[Problem] Everything from the line containing "Segment stroma and" to the last line of the records must be returned verbatim; nothing else belongs in the output.

>> Start Working data

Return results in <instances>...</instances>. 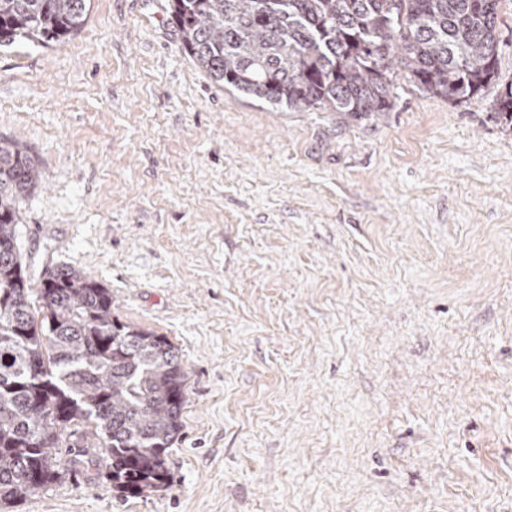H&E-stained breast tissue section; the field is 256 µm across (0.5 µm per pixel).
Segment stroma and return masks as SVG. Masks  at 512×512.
<instances>
[{
    "label": "stroma",
    "instance_id": "35a3bbf8",
    "mask_svg": "<svg viewBox=\"0 0 512 512\" xmlns=\"http://www.w3.org/2000/svg\"><path fill=\"white\" fill-rule=\"evenodd\" d=\"M168 0H90L0 47L33 281L58 264L187 374L170 485L77 471L0 512H512V0L499 78L455 104L283 111L212 82Z\"/></svg>",
    "mask_w": 512,
    "mask_h": 512
}]
</instances>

>> End Working data

[Solved exercise]
Segment stroma and return masks as SVG. Masks  at 512×512.
<instances>
[{
    "label": "stroma",
    "instance_id": "35a3bbf8",
    "mask_svg": "<svg viewBox=\"0 0 512 512\" xmlns=\"http://www.w3.org/2000/svg\"><path fill=\"white\" fill-rule=\"evenodd\" d=\"M168 0H90L0 47L33 281L58 264L187 374L170 485L77 471L0 512H512V0L499 78L455 104L283 111L212 82Z\"/></svg>",
    "mask_w": 512,
    "mask_h": 512
}]
</instances>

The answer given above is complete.